* [Task] Tally the lines of the listing below in which the string "TRIG" occurs, and give the tally alone.

━━━━━ Source data ━━━━━

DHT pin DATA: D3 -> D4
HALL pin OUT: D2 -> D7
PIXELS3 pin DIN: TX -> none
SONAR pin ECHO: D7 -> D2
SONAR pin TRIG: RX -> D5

━━━━━
━━━━━ Source data ━━━━━

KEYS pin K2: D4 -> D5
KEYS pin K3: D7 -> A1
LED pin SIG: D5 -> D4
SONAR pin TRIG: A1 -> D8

━━━━━

* [Exercise answer] 2